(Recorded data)
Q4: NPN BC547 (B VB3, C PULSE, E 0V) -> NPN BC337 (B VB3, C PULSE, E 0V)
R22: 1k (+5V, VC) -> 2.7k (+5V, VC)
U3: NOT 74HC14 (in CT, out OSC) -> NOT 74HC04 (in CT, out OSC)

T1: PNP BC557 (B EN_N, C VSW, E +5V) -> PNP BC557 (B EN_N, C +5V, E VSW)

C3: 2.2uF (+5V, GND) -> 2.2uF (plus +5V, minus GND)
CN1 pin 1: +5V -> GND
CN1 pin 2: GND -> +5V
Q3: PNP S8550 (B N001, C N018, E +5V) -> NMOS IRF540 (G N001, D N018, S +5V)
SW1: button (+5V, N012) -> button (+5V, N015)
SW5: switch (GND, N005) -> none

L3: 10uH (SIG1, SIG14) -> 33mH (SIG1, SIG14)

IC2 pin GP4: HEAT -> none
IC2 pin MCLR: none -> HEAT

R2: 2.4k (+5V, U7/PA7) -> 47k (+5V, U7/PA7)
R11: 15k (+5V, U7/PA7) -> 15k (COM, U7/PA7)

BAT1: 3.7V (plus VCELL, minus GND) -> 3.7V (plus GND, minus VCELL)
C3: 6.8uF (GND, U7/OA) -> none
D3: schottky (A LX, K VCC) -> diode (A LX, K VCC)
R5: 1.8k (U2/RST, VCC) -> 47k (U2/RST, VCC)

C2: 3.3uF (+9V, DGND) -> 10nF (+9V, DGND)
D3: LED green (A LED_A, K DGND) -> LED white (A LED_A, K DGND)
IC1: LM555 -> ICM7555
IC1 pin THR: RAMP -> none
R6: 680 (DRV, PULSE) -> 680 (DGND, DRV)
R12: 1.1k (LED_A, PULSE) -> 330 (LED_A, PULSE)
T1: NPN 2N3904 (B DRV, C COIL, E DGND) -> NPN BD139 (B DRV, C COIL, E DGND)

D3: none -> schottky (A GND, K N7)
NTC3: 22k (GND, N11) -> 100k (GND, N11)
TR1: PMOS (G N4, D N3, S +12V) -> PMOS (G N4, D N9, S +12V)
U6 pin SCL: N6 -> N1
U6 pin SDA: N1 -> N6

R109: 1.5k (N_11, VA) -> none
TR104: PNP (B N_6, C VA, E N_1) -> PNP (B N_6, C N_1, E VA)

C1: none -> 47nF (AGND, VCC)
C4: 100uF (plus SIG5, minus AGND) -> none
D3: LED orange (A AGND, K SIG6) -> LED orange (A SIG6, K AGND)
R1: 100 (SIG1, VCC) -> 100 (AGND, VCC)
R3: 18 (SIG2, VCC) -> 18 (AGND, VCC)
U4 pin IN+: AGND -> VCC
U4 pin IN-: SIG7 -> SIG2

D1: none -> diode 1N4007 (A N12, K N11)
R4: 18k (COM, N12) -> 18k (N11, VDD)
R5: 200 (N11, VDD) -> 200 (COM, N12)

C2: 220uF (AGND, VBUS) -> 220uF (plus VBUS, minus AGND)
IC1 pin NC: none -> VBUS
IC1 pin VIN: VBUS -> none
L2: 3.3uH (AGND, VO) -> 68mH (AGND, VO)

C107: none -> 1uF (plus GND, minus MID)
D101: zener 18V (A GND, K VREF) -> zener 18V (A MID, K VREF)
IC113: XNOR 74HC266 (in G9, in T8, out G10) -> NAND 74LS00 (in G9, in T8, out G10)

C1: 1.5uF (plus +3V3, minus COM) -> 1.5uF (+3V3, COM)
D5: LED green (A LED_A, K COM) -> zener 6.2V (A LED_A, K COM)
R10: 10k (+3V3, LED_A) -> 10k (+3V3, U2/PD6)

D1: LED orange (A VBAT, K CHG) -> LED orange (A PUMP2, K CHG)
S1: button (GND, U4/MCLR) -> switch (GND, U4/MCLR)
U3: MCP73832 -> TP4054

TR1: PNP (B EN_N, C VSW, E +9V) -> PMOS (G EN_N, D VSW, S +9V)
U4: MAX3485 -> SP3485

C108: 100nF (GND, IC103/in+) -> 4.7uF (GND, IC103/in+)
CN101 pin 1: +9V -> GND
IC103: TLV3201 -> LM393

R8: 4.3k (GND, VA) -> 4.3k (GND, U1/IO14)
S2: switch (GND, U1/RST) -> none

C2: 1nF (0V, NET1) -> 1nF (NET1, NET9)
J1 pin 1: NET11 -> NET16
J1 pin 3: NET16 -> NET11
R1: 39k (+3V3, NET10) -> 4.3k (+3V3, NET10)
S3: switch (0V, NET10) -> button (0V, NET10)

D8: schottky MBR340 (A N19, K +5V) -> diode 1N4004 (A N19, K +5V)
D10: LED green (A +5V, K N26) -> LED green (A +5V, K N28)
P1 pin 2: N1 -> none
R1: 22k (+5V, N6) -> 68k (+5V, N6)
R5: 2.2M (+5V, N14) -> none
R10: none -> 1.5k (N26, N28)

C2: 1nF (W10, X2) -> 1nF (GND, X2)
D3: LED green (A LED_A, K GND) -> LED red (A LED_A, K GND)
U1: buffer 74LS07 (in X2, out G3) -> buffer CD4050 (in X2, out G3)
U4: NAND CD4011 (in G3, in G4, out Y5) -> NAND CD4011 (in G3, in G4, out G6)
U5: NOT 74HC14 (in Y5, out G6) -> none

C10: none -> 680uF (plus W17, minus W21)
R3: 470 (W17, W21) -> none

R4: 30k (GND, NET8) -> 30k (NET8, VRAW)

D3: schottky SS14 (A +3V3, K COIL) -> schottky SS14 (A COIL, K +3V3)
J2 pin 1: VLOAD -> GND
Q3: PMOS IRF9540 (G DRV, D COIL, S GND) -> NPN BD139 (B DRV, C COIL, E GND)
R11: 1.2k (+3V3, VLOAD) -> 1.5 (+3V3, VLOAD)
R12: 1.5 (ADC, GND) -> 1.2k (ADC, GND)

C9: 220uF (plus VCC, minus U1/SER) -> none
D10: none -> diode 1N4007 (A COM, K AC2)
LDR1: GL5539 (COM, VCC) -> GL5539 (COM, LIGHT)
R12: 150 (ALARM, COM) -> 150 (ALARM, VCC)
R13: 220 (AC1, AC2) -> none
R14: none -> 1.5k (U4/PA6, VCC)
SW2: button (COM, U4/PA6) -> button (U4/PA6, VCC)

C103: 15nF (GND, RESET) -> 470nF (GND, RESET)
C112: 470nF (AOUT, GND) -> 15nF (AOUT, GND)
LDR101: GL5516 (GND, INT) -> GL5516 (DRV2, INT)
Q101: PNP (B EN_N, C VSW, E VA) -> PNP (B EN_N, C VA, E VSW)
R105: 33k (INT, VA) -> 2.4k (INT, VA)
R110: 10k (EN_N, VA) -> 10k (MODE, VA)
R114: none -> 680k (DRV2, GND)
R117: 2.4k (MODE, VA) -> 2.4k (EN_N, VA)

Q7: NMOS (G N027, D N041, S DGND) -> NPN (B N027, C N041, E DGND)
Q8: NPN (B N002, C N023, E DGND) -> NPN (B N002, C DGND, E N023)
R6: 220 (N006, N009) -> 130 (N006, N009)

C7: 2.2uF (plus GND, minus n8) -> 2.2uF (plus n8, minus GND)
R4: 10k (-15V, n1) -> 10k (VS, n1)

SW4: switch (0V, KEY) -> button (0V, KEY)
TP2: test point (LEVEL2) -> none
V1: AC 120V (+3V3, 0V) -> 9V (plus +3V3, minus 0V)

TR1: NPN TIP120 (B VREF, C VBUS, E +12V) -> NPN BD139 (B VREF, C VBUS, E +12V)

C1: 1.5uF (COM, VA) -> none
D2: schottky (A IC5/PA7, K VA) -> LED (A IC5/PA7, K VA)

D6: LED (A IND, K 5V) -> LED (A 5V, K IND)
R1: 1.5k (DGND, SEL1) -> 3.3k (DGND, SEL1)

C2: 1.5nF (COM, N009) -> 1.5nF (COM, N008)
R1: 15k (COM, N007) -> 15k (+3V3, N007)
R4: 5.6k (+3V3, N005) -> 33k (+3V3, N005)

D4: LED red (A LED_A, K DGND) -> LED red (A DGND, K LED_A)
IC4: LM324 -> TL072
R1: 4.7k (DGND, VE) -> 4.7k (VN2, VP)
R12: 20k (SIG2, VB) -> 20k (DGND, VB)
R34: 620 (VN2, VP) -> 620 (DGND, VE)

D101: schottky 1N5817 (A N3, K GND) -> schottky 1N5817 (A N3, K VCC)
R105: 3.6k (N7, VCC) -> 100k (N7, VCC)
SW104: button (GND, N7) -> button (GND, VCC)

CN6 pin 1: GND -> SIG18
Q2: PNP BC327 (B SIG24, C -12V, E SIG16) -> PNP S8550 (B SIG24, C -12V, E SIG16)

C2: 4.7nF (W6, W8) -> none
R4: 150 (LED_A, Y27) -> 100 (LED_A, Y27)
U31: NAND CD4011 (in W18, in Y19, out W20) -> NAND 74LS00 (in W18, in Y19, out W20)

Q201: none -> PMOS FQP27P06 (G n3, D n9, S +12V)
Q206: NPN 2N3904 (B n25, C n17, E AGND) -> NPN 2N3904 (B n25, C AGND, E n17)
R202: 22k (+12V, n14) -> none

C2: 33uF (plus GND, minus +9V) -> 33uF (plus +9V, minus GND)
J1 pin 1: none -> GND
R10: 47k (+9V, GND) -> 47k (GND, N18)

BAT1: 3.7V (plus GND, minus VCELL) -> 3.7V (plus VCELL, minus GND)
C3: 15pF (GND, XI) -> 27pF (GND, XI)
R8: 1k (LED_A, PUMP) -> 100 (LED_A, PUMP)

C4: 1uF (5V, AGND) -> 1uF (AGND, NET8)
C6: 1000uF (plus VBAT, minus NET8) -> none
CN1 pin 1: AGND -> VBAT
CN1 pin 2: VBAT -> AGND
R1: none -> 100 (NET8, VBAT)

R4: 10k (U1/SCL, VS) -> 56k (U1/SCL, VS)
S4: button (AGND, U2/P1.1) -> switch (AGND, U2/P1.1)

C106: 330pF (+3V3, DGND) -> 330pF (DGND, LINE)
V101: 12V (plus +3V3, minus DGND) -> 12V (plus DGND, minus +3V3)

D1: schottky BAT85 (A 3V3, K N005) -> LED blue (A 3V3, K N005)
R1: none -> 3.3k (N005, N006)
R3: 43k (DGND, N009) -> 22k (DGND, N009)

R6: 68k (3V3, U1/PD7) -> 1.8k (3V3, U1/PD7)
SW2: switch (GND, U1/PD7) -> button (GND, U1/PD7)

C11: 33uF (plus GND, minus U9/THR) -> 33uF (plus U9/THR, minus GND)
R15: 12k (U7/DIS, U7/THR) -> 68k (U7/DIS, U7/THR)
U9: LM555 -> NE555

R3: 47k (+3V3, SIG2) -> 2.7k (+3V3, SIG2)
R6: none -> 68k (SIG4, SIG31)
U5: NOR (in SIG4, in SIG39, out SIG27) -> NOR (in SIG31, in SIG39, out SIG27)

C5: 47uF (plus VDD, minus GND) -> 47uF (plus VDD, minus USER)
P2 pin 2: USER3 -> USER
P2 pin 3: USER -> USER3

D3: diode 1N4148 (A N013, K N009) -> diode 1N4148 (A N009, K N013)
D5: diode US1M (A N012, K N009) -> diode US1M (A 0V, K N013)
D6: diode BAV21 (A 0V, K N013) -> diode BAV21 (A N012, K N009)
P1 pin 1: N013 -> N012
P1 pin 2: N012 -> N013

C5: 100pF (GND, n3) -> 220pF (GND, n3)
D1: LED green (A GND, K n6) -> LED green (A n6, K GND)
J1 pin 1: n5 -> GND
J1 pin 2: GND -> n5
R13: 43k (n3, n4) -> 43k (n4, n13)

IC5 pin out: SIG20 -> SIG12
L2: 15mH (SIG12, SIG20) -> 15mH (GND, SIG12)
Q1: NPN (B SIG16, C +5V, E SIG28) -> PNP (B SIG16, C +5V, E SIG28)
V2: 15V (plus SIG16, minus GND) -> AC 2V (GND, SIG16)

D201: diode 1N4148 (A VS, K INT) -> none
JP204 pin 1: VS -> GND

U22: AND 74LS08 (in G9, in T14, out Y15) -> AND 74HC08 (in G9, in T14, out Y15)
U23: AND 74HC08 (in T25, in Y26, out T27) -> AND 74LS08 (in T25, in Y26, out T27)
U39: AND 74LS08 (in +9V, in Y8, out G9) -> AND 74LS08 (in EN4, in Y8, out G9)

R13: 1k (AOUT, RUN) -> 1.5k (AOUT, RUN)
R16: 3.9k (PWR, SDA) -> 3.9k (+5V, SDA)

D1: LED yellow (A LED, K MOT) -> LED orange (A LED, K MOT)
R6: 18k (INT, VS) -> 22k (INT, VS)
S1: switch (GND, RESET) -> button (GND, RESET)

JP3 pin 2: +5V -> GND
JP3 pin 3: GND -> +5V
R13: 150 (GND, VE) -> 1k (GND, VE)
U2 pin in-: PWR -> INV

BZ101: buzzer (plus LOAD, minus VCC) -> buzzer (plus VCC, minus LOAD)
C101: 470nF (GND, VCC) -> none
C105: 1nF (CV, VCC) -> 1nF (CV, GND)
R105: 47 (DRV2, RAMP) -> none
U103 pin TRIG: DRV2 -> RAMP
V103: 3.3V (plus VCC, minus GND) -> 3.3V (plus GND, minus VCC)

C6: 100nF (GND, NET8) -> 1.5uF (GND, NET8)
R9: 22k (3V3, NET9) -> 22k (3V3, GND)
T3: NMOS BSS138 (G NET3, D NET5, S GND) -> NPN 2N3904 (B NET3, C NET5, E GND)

-- Exercise details --
Check the data above line by line for the word "schottky". State only how many lines contain it.

-- Solved exercise --
7